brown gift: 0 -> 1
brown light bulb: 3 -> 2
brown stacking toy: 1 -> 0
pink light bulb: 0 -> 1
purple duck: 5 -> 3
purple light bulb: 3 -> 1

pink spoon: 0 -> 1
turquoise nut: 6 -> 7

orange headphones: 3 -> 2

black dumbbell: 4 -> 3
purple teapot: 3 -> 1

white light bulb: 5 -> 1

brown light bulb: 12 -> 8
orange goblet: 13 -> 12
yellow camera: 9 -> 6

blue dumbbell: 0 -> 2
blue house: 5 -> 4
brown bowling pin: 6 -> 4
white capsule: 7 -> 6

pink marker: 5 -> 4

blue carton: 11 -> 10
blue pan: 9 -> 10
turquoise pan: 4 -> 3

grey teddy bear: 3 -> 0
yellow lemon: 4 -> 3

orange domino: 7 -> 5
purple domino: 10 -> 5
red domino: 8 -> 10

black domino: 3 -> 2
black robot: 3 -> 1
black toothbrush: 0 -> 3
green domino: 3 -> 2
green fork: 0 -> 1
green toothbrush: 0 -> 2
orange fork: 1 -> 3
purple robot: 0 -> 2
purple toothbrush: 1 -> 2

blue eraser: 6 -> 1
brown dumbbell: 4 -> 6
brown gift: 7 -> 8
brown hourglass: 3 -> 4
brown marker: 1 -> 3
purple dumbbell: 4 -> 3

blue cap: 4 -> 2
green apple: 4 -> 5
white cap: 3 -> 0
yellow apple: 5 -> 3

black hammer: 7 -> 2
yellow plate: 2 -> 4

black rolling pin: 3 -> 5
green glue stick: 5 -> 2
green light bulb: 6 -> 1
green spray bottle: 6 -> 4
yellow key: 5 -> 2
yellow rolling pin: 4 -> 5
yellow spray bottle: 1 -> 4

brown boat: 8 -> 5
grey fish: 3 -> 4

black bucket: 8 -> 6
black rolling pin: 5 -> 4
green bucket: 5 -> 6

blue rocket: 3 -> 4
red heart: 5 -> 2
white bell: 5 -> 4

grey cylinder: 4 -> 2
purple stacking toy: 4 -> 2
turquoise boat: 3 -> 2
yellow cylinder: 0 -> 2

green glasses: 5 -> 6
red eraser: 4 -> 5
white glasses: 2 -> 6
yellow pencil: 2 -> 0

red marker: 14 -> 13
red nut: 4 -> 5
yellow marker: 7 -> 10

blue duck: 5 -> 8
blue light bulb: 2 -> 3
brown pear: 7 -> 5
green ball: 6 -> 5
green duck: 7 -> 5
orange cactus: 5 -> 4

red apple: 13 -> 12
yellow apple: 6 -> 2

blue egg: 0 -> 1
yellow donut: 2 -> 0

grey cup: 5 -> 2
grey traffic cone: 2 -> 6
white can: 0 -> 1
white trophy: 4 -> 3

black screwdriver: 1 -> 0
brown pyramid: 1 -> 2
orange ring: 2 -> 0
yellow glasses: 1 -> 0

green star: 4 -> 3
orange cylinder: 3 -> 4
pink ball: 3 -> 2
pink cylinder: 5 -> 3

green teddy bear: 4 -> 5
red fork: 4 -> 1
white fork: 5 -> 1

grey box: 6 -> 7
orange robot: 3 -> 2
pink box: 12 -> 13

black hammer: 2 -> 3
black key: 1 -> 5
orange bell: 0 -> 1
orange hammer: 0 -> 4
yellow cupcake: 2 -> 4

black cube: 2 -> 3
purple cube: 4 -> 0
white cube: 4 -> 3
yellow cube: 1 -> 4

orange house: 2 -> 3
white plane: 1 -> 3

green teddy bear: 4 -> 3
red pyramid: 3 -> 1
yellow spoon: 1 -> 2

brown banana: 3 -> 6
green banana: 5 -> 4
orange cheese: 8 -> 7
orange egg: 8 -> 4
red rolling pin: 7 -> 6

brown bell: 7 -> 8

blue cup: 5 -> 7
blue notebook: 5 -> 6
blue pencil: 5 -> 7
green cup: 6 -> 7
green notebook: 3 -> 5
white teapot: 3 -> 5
————————
WHAT THE TASK REQUIRES –
Answer only with how many lines in the records include "teddy".

YOUR RESPONSE –
3